Action item ▸ Could you set down exactly the lines in the records below between the line holding "The second view lost the ROYAL PURPLE OVER-EAR" and the line holding "The LEAF-GREEN STICK", inclusive?

-- Data extract follows --

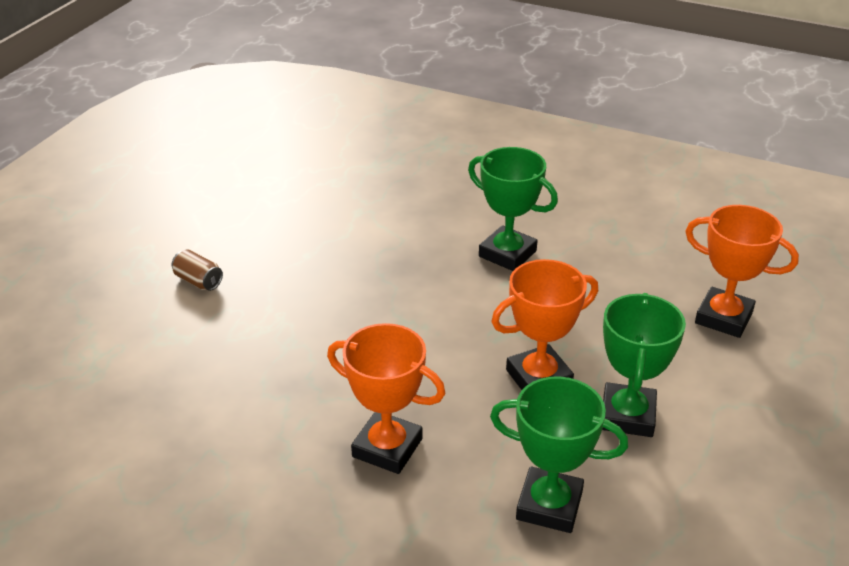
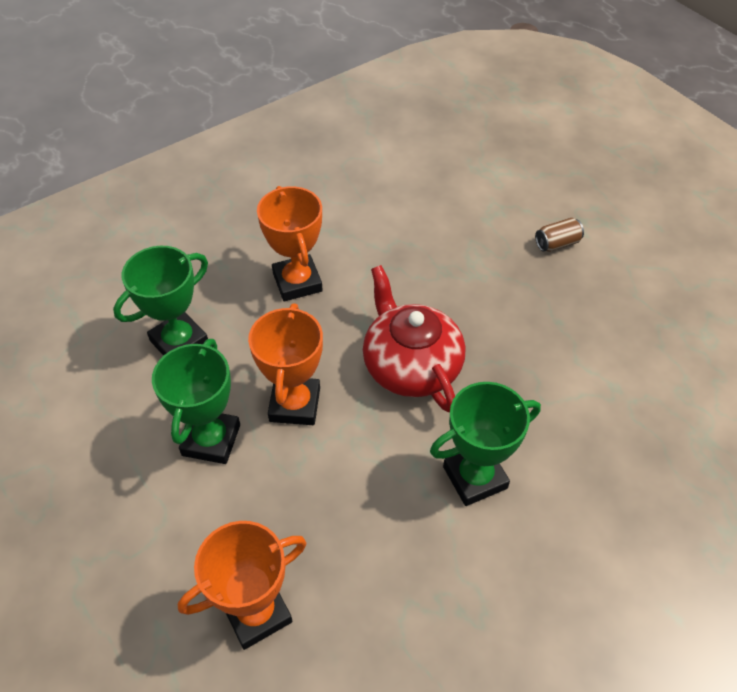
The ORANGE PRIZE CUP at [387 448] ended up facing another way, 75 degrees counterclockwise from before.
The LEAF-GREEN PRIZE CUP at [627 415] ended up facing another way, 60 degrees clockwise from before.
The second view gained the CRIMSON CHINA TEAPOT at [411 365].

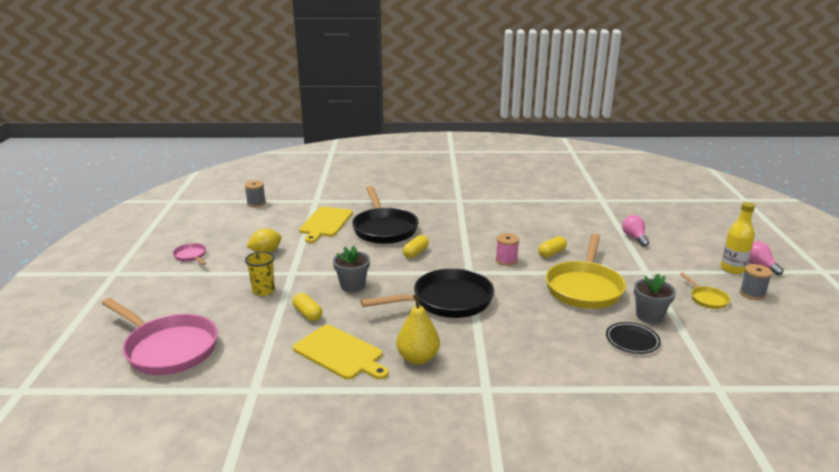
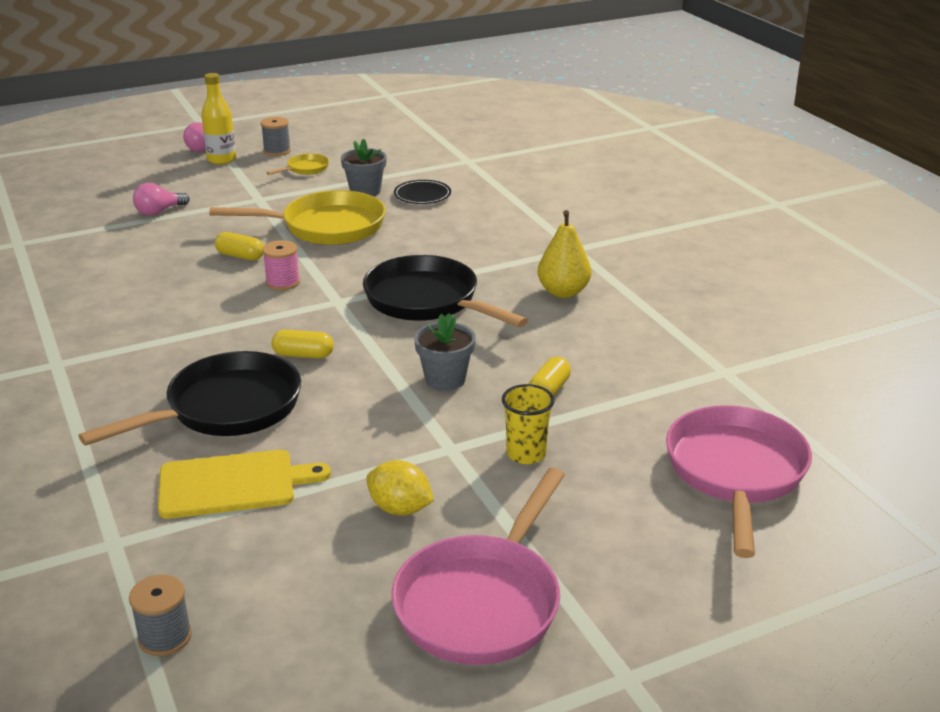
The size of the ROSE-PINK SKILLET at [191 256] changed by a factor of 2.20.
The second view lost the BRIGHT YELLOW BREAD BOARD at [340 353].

-- Data extract concluded --
-- Data extract follows --

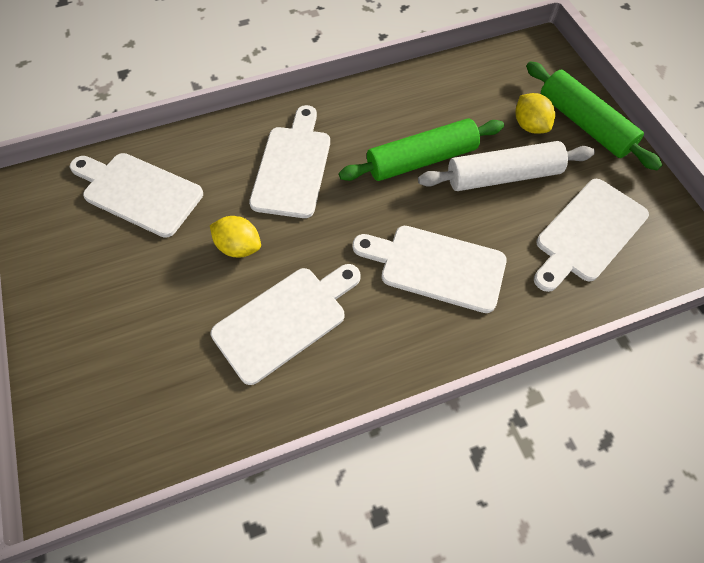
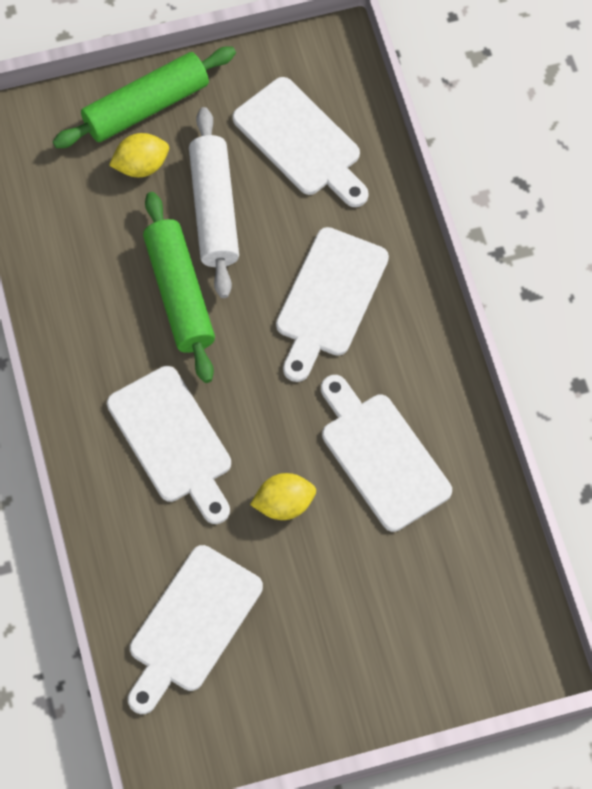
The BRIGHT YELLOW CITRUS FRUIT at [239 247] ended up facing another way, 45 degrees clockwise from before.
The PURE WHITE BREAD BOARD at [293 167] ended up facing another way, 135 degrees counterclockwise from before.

-- Data extract concluded --
-- Data extract follows --

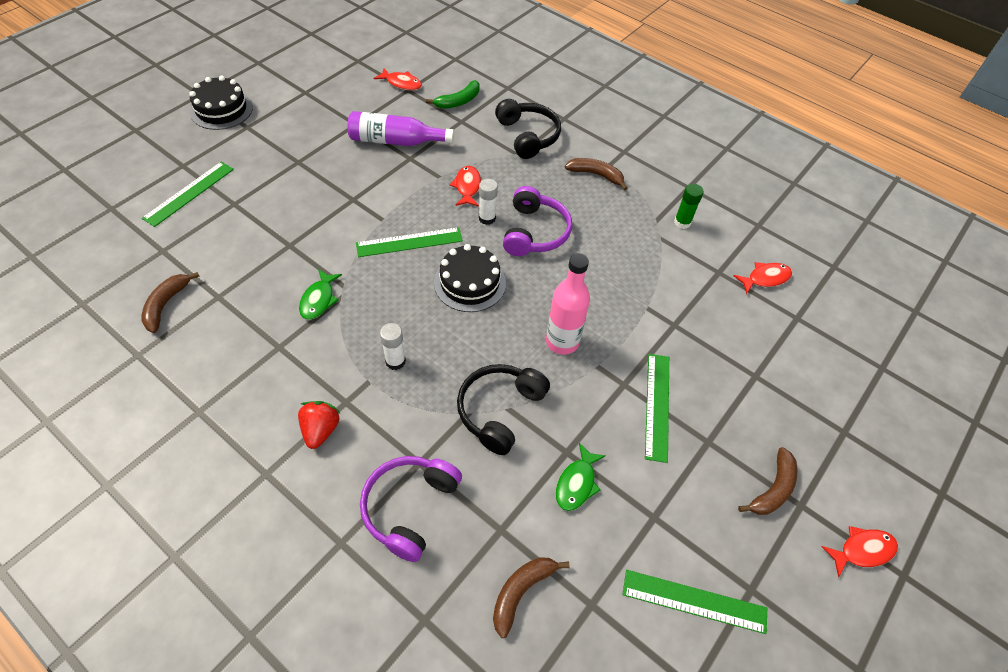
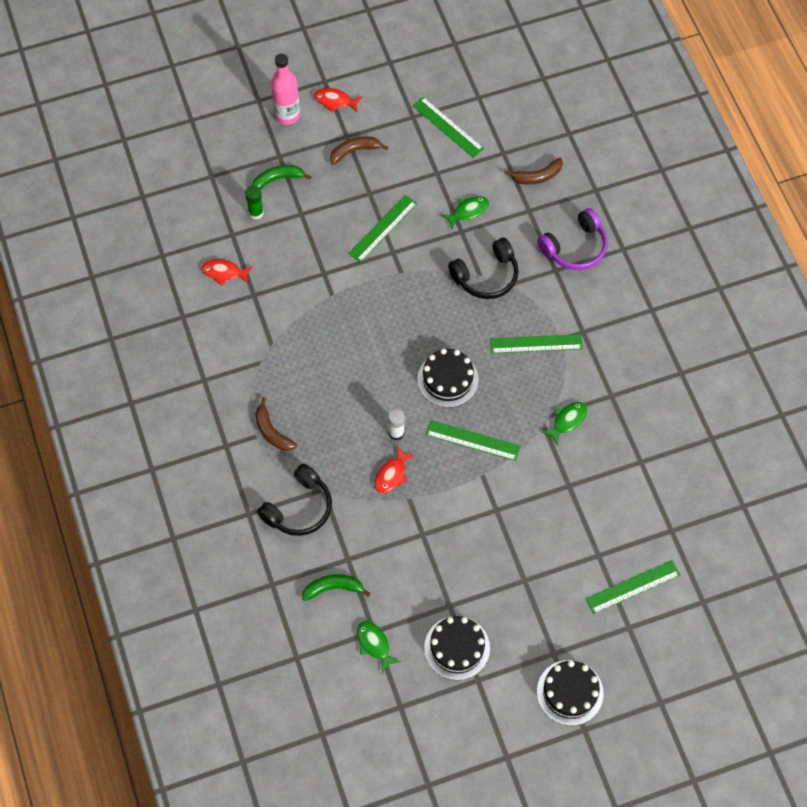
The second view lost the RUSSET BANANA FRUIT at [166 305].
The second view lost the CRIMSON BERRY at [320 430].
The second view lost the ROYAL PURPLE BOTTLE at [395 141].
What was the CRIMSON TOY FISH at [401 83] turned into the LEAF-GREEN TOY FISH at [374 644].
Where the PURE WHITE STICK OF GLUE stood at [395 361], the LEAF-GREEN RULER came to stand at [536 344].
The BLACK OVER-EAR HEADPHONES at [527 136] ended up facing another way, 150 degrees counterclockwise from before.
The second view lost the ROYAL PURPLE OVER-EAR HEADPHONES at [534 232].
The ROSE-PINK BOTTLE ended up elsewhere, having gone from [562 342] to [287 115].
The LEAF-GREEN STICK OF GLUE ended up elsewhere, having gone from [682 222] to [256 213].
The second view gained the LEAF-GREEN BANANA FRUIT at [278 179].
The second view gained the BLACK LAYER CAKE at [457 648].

-- Data extract concluded --

Response area ▸
The second view lost the ROYAL PURPLE OVER-EAR HEADPHONES at [534 232].
The ROSE-PINK BOTTLE ended up elsewhere, having gone from [562 342] to [287 115].
The LEAF-GREEN STICK OF GLUE ended up elsewhere, having gone from [682 222] to [256 213].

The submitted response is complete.